▶ _ABOUT THIS TASK_
Take the lines from the line containing "blue eraser: 1 -> 2" through the end of the entries and output them exactly, with no pictures and nothing more.

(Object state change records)
►
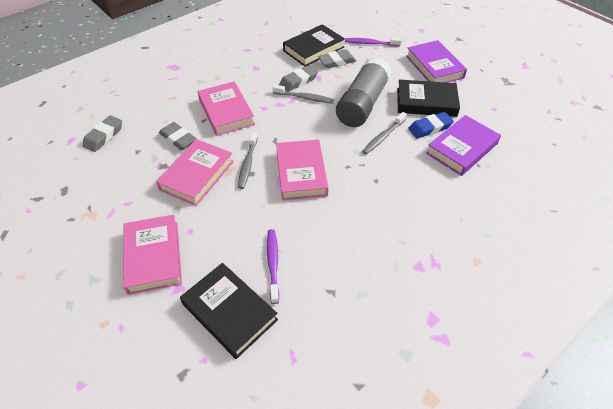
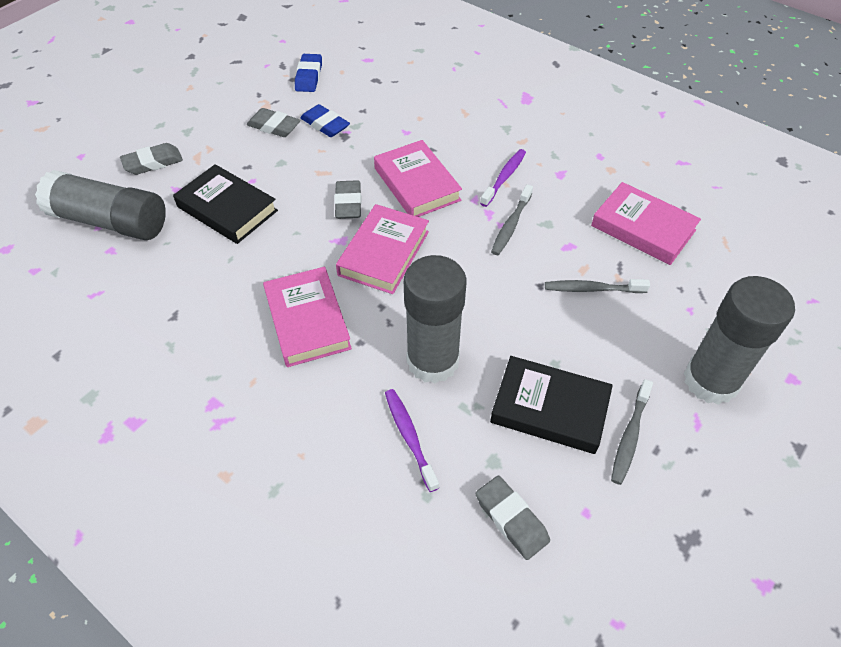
black book: 3 -> 2
blue eraser: 1 -> 2
grey glue stick: 1 -> 3
purple book: 2 -> 0

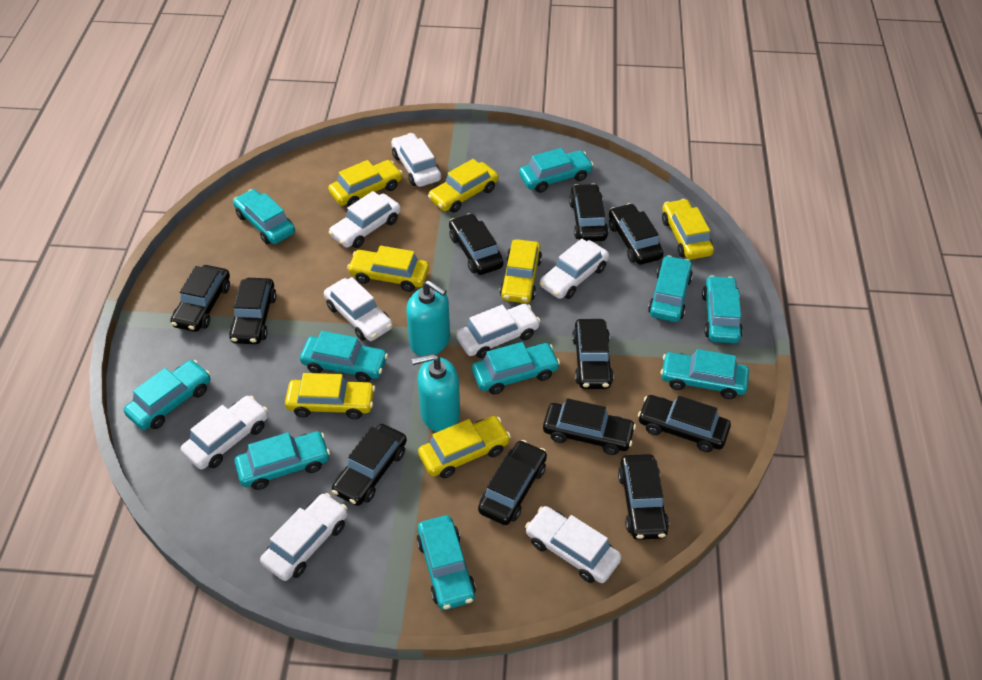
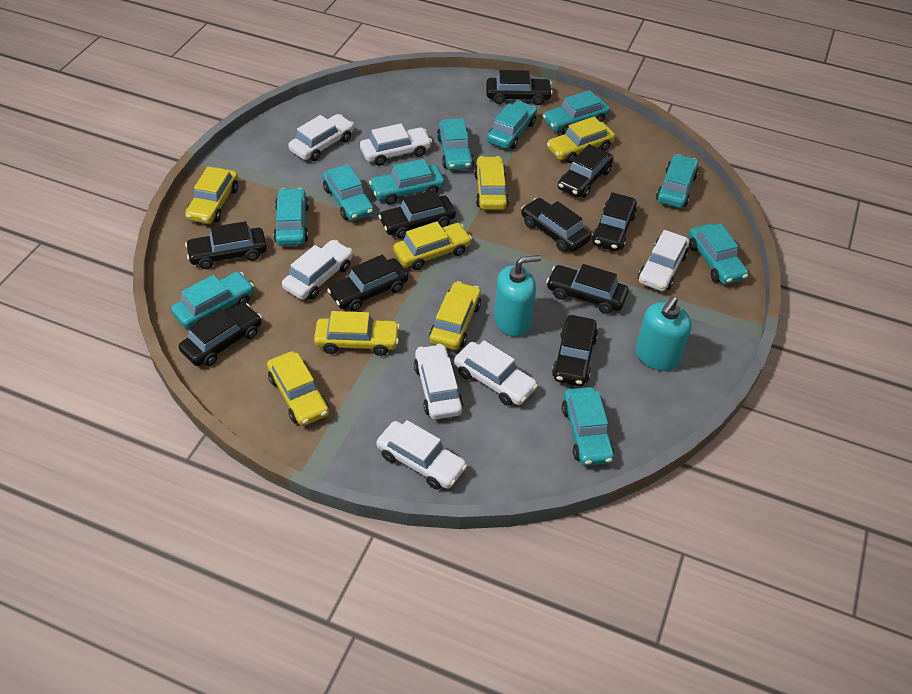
black car: 11 -> 10
white car: 8 -> 7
◄
▶ _FINAL ANSWER_
blue eraser: 1 -> 2
grey glue stick: 1 -> 3
purple book: 2 -> 0

black car: 11 -> 10
white car: 8 -> 7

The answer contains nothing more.